Prompt >> Word for word, transcribe the lines from the one containing "lightbulb in blue 241 156 -> none" through the end of the entries, both included, and nothing else.

(Scene comparison data)
########

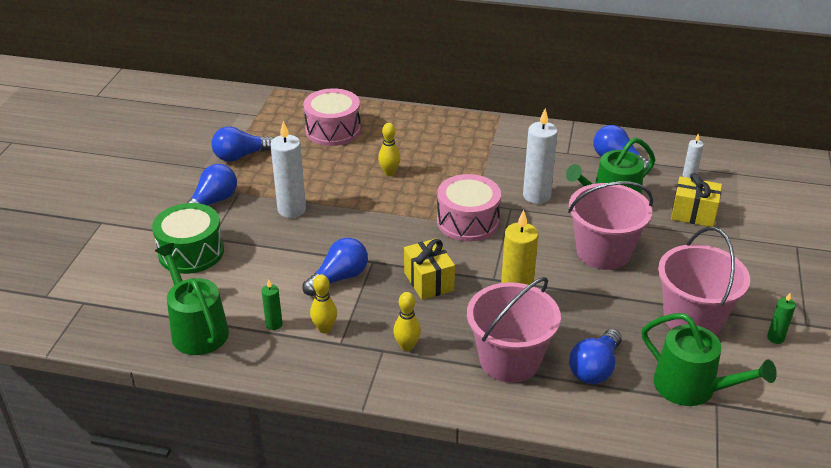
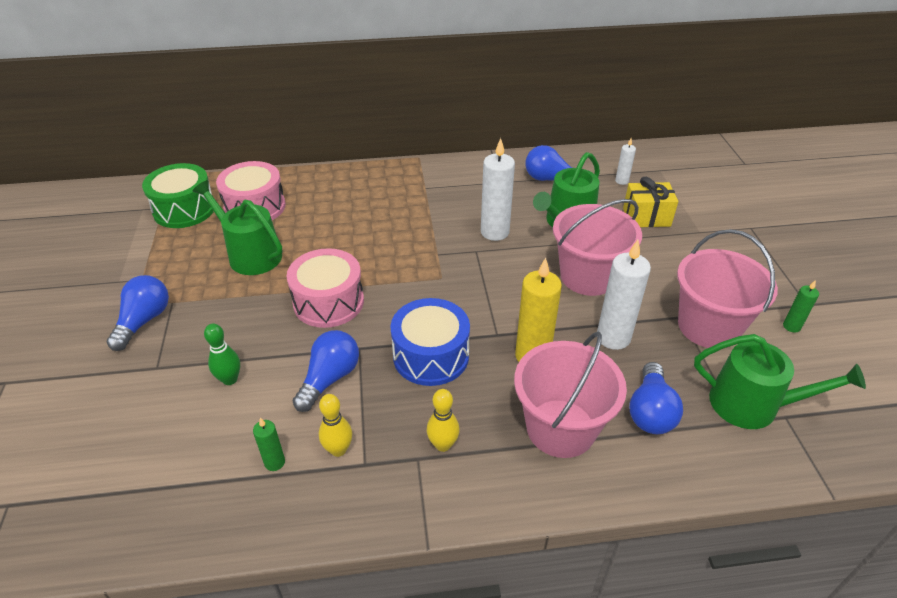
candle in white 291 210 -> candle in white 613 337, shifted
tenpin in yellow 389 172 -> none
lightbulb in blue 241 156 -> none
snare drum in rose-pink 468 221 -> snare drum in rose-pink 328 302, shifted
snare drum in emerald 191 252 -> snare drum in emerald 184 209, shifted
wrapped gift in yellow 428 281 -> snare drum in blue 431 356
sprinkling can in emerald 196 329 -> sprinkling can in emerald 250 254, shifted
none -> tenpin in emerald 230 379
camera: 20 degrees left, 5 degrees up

########

Output >>
lightbulb in blue 241 156 -> none
snare drum in rose-pink 468 221 -> snare drum in rose-pink 328 302, shifted
snare drum in emerald 191 252 -> snare drum in emerald 184 209, shifted
wrapped gift in yellow 428 281 -> snare drum in blue 431 356
sprinkling can in emerald 196 329 -> sprinkling can in emerald 250 254, shifted
none -> tenpin in emerald 230 379
camera: 20 degrees left, 5 degrees up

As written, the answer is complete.